+++ Recorded information

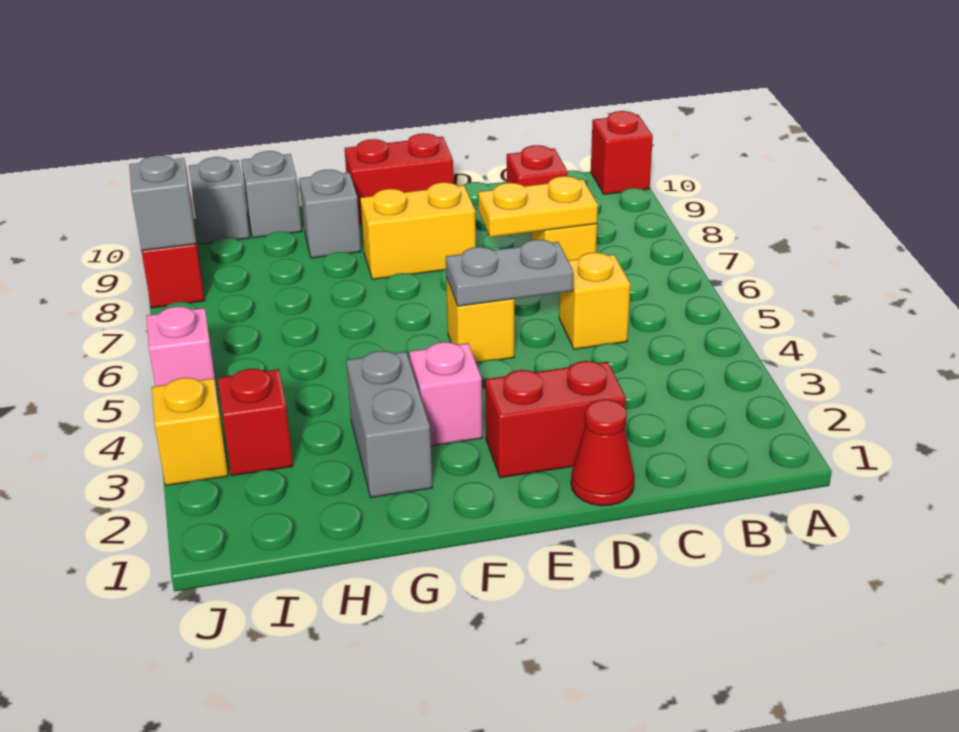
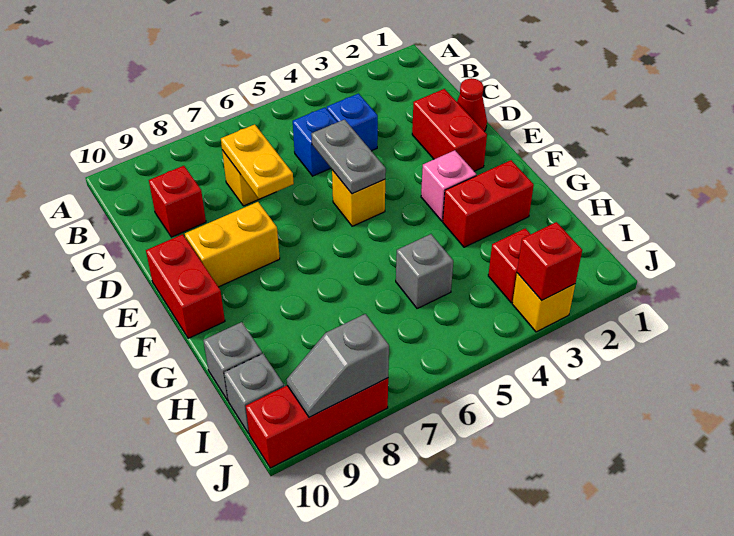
red brick A10 level 1 -> red brick J3 level 2
none -> blue brick C4 level 1
yellow brick C5 level 1 -> blue brick C5 level 1
yellow brick E8:F8 level 1 -> yellow brick E8:E9 level 1
grey brick G2:G3 level 1 -> red brick G2:G3 level 1
grey brick G9 level 1 -> grey brick H5 level 1
pink brick J5 level 1 -> none

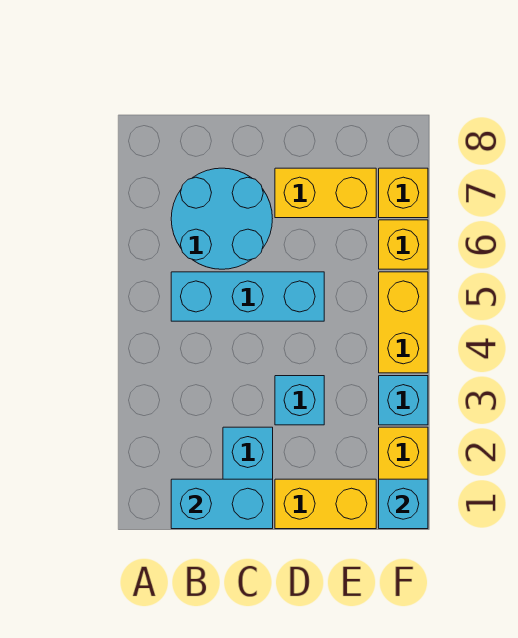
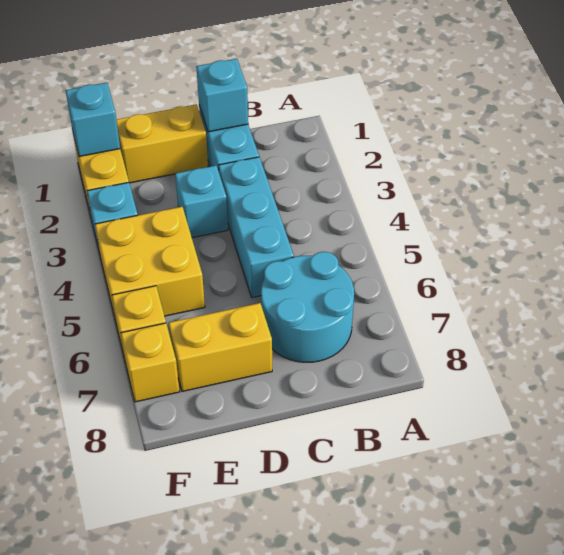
cyan brick B1:C1 level 2 -> cyan brick C1 level 2
cyan brick B5:D5 level 1 -> cyan brick C3:C5 level 1
yellow brick F4:F5 level 1 -> yellow brick E4:F5 level 1

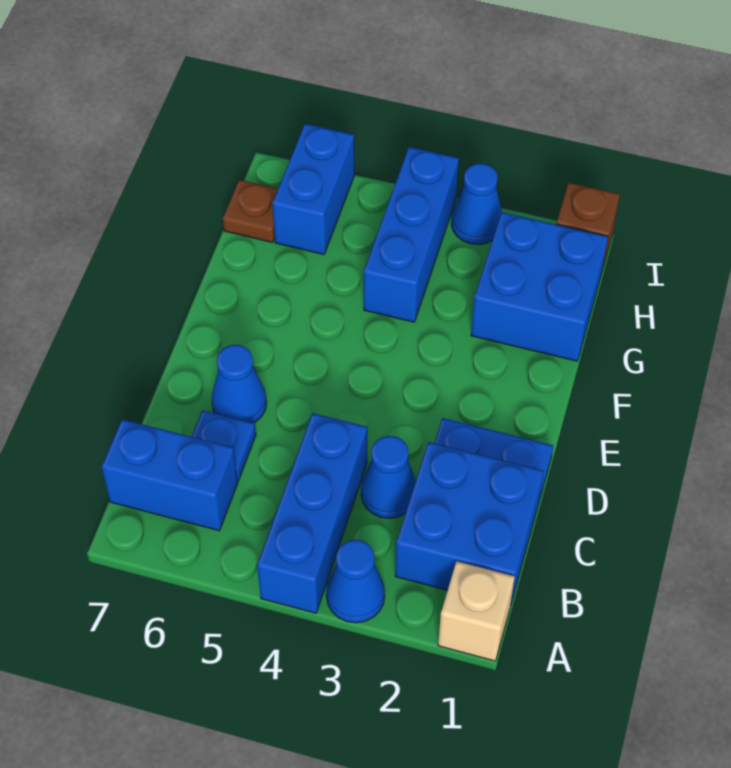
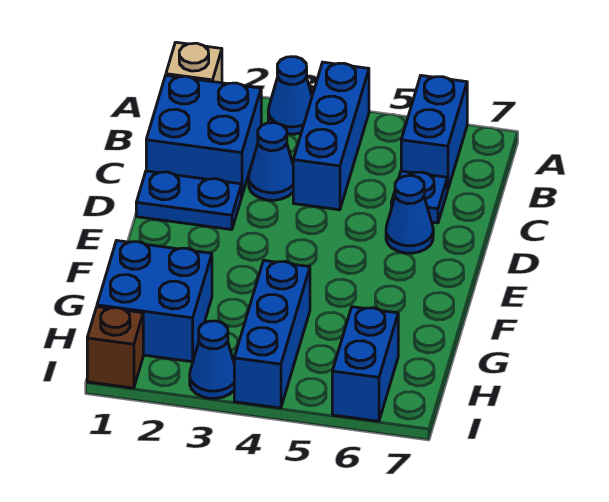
blue brick B6:B7 level 1 -> blue brick A6:B6 level 1
brown plate H7 level 1 -> none

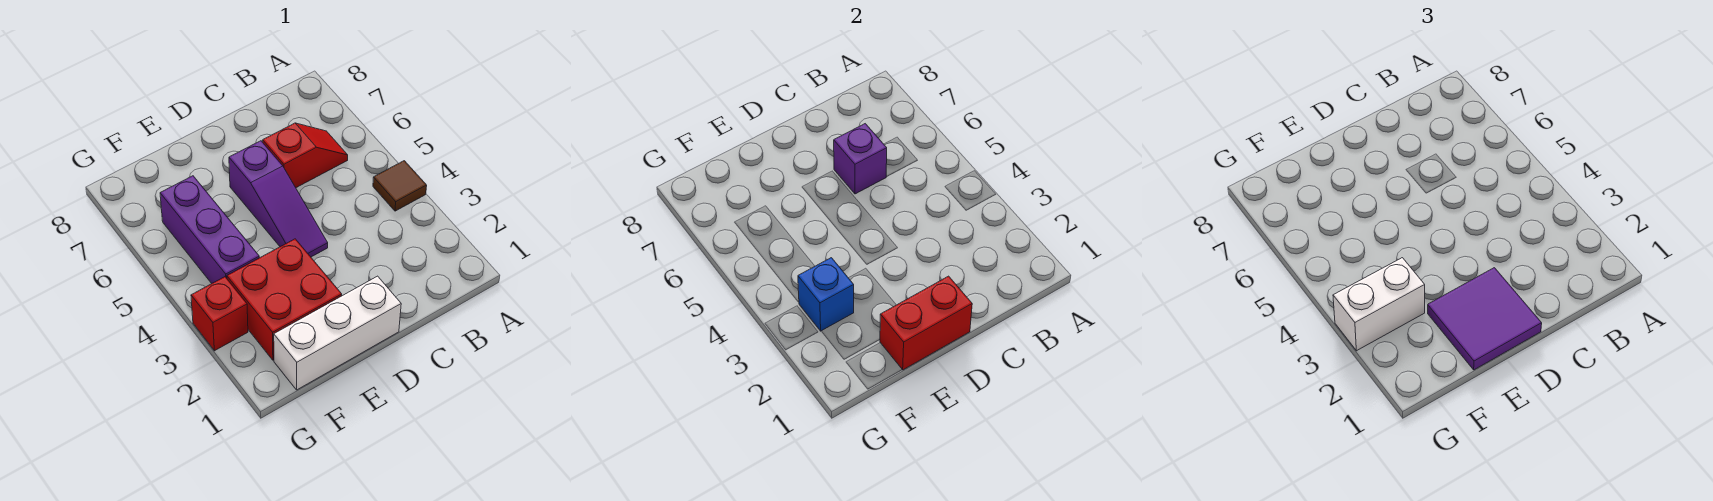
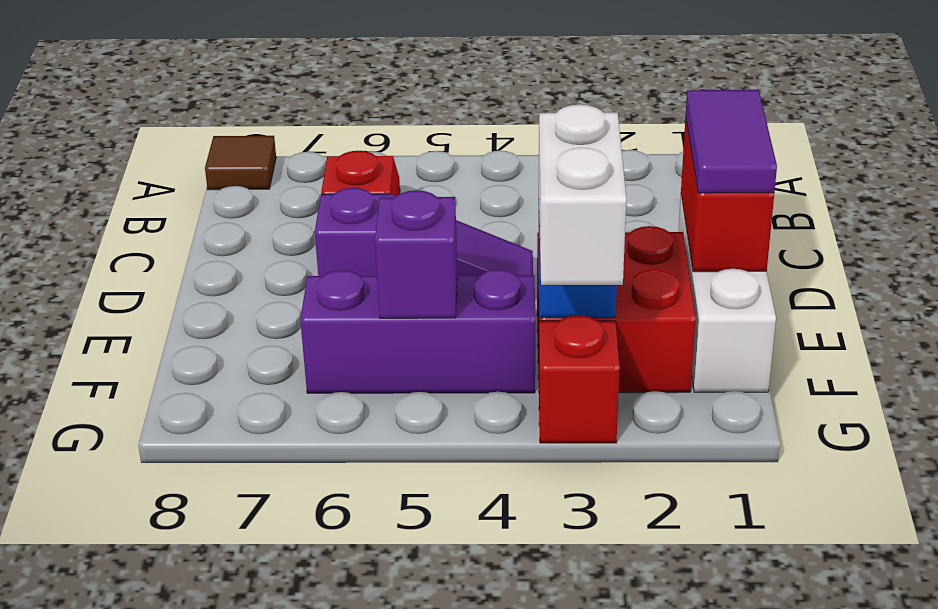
brown tile A4 level 1 -> brown tile A8 level 1
purple brick C6 level 2 -> purple brick F5 level 2
purple tile D1:E2 level 3 -> purple tile D1:E1 level 3

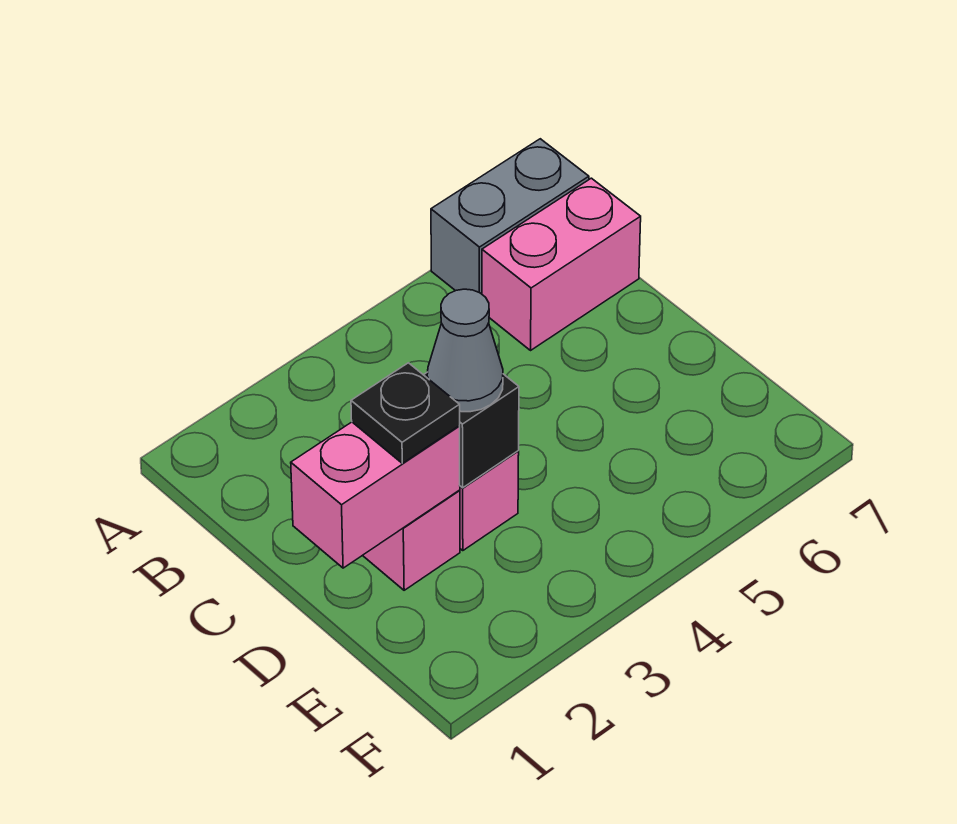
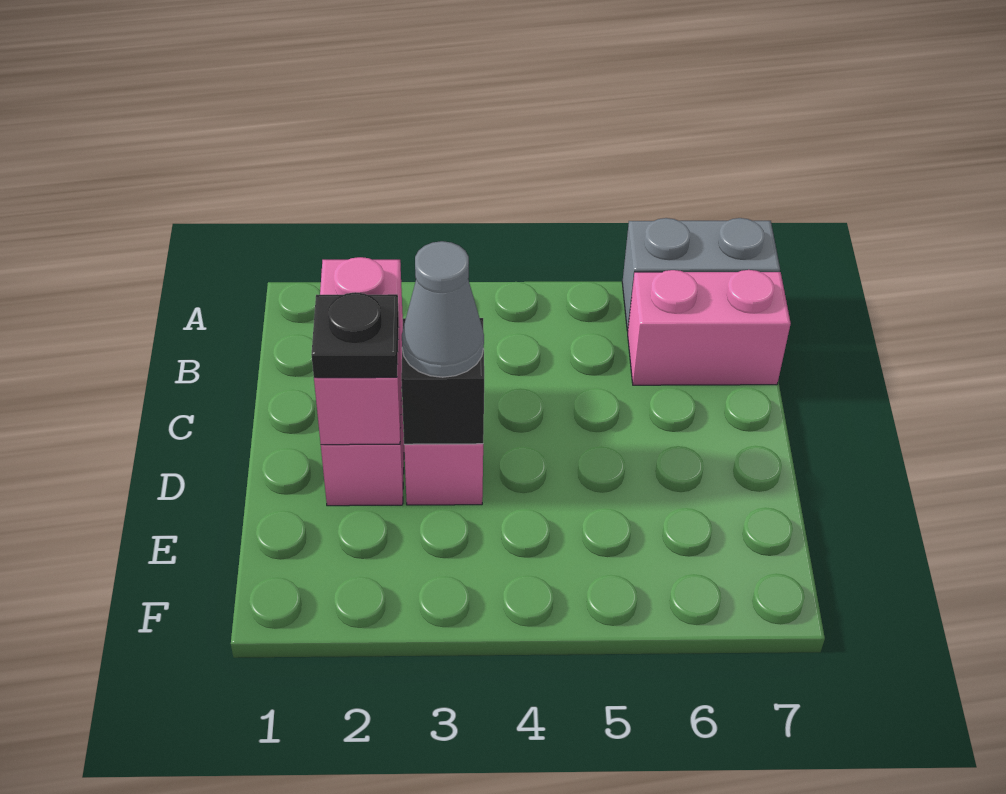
pink brick D1:D2 level 2 -> pink brick C2:D2 level 2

++++++

▶ _Problem requirements_:
Answer with the number alone: how many lines in the records include the word "purple"?

▶ _Answer to the exercise_:
2